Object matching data
—————
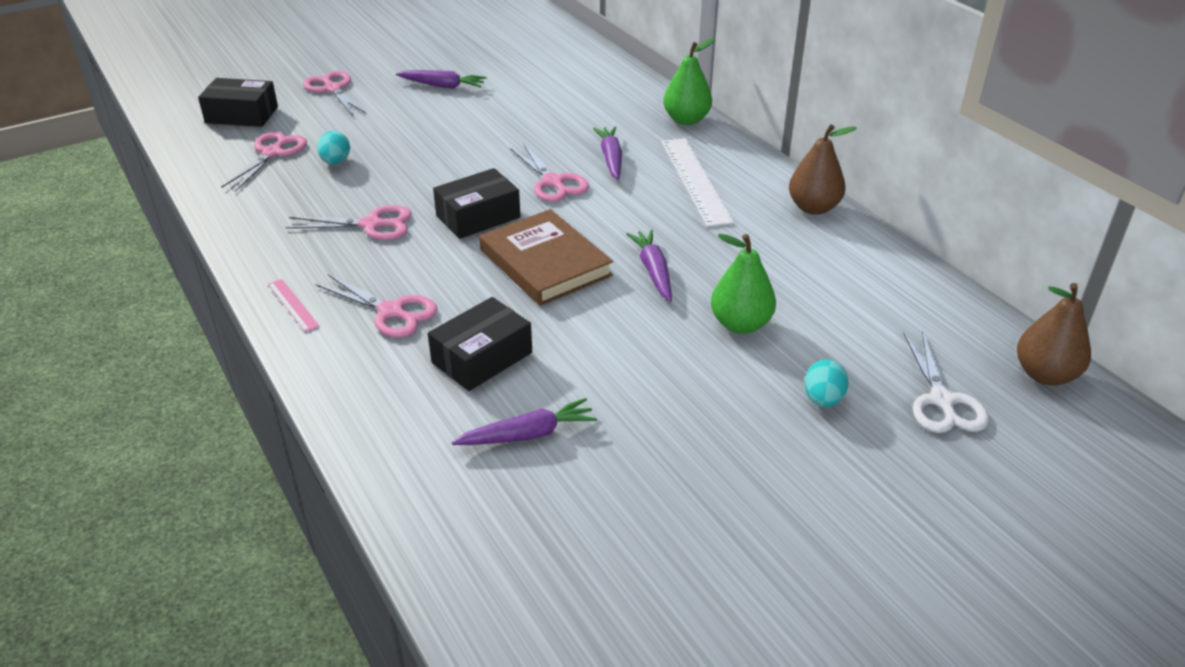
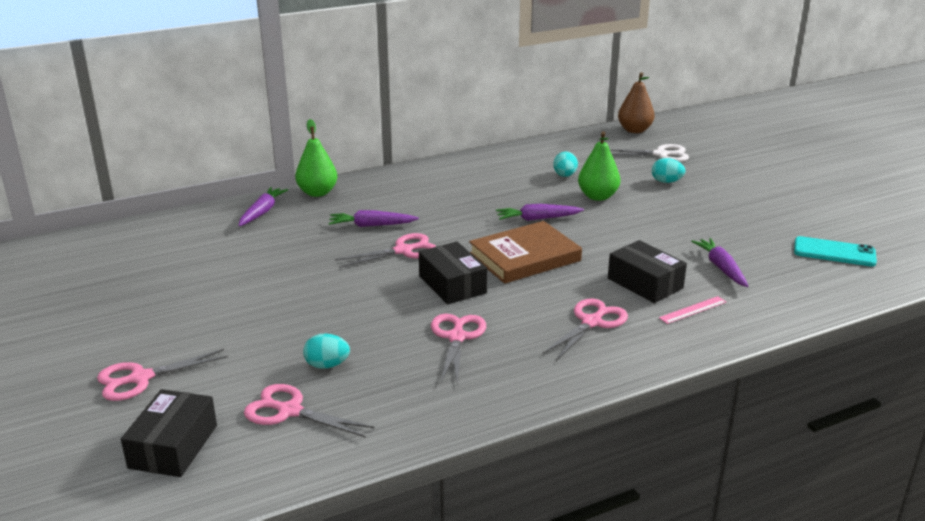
camera: 85 degrees left, 10 degrees down
(293, 305) = (584, 372): pink ruler -> pink ruler (692, 310)
(443, 86) = (180, 305): purple carrot -> purple carrot (262, 212)
(592, 584) = (834, 252): none -> turquoise phone
(696, 180) = (417, 196): white ruler -> none
(805, 294) = (564, 176): none -> turquoise egg
(813, 208) = (463, 163): brown pear -> none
—————
[INSTRUCTIONS FOR THE TASK] Your answer must hold the line containing "(696, 180) = (417, 196): white ruler -> none" and all lines after it in the entries above, exactly, and nothing else.

[ANSWER SPACE]
(696, 180) = (417, 196): white ruler -> none
(805, 294) = (564, 176): none -> turquoise egg
(813, 208) = (463, 163): brown pear -> none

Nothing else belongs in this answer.